-- start Entries --

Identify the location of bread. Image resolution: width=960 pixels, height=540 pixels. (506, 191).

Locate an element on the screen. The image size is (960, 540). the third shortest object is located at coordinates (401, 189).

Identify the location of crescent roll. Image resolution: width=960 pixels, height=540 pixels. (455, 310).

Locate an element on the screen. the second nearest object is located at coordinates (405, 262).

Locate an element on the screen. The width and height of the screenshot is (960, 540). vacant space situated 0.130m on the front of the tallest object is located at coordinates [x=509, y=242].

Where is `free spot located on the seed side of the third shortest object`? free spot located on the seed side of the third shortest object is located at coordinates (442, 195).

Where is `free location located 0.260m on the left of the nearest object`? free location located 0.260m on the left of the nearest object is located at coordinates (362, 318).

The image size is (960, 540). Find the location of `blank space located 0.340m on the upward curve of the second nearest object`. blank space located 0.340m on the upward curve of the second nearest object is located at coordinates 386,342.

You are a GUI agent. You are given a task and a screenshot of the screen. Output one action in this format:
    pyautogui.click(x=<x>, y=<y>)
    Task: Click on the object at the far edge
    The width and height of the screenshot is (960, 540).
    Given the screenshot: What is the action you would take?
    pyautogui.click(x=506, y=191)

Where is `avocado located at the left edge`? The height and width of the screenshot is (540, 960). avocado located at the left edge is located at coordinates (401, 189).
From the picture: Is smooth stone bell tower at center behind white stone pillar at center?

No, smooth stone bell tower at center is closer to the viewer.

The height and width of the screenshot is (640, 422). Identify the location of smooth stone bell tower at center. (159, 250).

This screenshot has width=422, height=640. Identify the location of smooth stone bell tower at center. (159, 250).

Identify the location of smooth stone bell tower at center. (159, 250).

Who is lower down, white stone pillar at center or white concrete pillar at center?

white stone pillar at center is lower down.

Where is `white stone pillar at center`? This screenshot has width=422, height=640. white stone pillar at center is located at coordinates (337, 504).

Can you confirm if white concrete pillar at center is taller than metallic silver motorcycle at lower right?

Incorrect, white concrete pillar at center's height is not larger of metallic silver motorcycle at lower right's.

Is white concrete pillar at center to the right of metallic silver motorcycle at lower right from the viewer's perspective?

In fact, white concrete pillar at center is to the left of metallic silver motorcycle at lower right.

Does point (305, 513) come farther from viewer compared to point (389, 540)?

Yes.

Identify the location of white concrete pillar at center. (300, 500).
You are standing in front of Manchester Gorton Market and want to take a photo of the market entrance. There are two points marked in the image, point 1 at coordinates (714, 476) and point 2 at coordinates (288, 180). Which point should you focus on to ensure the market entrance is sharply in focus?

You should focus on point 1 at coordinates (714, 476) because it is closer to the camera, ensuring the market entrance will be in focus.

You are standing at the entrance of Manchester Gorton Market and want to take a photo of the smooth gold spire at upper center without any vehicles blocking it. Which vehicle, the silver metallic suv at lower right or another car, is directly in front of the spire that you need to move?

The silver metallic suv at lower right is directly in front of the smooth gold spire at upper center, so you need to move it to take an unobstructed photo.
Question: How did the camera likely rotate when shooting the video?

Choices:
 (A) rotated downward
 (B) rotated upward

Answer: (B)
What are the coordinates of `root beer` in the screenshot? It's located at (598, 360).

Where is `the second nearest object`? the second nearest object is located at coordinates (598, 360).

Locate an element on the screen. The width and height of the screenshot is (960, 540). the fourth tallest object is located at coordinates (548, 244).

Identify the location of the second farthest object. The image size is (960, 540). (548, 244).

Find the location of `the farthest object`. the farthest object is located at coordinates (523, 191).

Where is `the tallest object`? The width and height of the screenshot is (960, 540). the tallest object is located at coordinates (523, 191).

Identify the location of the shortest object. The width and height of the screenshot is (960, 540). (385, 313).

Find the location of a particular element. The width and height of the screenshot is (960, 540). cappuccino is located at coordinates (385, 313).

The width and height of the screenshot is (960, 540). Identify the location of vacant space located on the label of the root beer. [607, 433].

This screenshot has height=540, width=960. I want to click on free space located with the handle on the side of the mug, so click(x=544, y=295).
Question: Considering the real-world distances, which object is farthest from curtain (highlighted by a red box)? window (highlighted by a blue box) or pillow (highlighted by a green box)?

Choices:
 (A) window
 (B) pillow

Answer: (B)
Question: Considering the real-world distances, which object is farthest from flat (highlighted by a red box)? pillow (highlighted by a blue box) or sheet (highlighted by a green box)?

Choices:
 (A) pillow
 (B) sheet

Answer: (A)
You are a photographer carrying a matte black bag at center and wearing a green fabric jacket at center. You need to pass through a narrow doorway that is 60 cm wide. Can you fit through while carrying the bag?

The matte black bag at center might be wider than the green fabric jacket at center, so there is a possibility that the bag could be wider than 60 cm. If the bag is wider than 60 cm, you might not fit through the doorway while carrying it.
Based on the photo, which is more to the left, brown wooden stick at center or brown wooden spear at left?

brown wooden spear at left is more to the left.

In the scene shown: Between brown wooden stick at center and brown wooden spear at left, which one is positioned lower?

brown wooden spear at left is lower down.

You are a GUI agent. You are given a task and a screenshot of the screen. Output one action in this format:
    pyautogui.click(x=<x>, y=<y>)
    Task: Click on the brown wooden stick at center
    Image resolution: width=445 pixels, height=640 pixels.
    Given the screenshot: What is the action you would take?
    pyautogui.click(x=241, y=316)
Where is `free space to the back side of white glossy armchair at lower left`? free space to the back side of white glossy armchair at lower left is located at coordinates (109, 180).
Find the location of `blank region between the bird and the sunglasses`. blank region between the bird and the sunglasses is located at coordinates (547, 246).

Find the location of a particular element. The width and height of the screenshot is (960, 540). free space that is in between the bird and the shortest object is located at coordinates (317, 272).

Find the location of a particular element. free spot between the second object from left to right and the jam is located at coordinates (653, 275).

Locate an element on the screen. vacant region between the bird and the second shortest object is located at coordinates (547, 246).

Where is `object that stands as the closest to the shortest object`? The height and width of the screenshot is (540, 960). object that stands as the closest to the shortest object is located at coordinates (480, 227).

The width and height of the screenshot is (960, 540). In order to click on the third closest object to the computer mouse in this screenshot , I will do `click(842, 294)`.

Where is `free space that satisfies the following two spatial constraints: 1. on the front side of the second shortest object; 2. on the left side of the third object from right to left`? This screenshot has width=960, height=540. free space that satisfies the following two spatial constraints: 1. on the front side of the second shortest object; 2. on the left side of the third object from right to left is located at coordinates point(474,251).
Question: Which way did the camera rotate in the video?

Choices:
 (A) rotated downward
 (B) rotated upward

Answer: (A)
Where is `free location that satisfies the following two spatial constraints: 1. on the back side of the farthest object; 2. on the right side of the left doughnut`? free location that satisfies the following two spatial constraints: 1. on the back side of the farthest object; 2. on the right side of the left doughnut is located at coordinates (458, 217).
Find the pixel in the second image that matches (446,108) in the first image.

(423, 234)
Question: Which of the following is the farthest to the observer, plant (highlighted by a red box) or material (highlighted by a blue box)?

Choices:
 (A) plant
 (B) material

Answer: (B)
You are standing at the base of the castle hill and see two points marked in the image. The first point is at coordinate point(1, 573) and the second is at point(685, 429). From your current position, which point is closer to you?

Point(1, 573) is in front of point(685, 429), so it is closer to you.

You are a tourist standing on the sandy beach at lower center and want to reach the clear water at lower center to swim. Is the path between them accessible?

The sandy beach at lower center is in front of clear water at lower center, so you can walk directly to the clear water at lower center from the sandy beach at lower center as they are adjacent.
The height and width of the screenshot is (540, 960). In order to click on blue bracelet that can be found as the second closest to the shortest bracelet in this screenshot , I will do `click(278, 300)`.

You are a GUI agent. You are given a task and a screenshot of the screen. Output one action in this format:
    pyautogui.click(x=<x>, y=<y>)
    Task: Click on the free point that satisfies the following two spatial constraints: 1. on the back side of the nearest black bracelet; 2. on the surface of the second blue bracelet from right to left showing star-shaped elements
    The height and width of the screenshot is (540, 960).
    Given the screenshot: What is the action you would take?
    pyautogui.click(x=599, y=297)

-- end Entries --

◆ **Requirements**:
Set down the lines of the listing again without any change, starting at the line that contains "Identify the location of white" and ending at the line that contains "What are the".

◆ **The result**:
Identify the location of white concrete pillar at center. (300, 500).
You are standing in front of Manchester Gorton Market and want to take a photo of the market entrance. There are two points marked in the image, point 1 at coordinates (714, 476) and point 2 at coordinates (288, 180). Which point should you focus on to ensure the market entrance is sharply in focus?

You should focus on point 1 at coordinates (714, 476) because it is closer to the camera, ensuring the market entrance will be in focus.

You are standing at the entrance of Manchester Gorton Market and want to take a photo of the smooth gold spire at upper center without any vehicles blocking it. Which vehicle, the silver metallic suv at lower right or another car, is directly in front of the spire that you need to move?

The silver metallic suv at lower right is directly in front of the smooth gold spire at upper center, so you need to move it to take an unobstructed photo.
Question: How did the camera likely rotate when shooting the video?

Choices:
 (A) rotated downward
 (B) rotated upward

Answer: (B)
What are the coordinates of `root beer` in the screenshot? It's located at (598, 360).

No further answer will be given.